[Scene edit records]

-- -- --

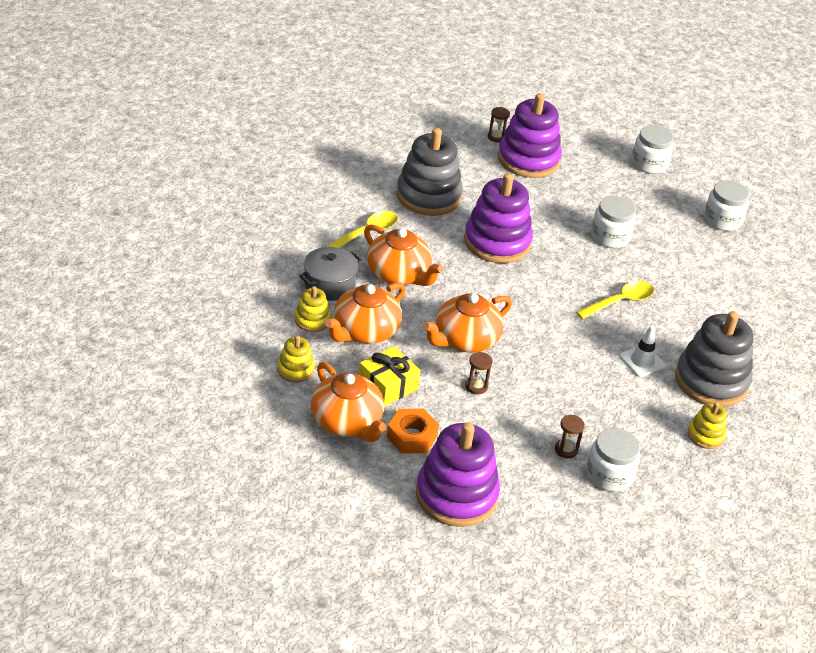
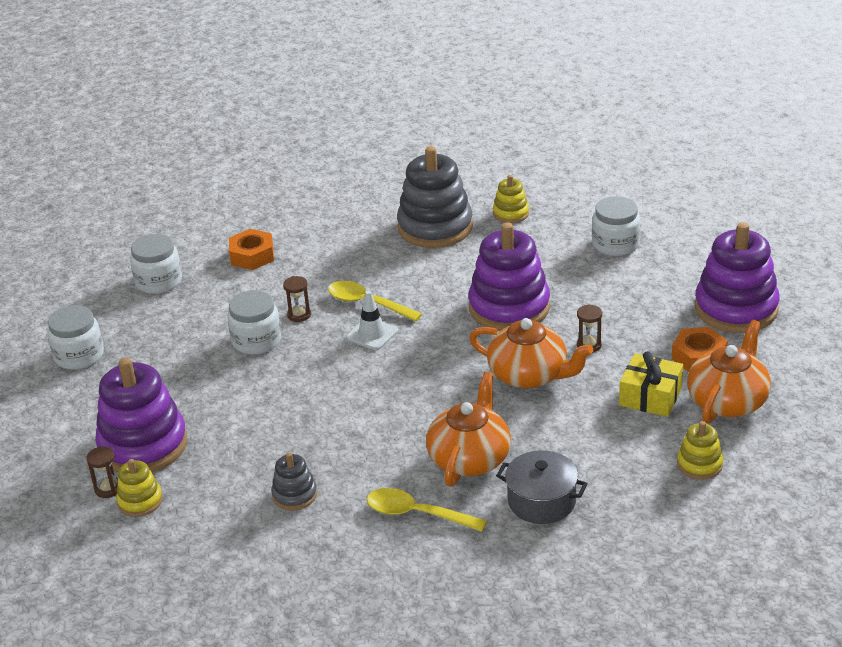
camera: 110 degrees left, 5 degrees down
(312, 320) = (613, 487): yellow stacking toy -> yellow stacking toy (140, 501)
(364, 331) = (589, 443): orange teapot -> none
(428, 196) = (294, 495): grey stacking toy -> grey stacking toy, size x0.48
(497, 242) = (340, 411): purple stacking toy -> purple stacking toy (509, 307)
(566, 450) = (612, 273): brown hourglass -> brown hourglass (299, 315)
(642, 361) = (447, 267): white traffic cone -> white traffic cone (372, 334)
(730, 272) = (252, 256): none -> orange nut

-- -- --

### Exercise brief:
Wherever the word "orange" appears in the entries above, copy that line.

### Answer box:
(364, 331) = (589, 443): orange teapot -> none
(730, 272) = (252, 256): none -> orange nut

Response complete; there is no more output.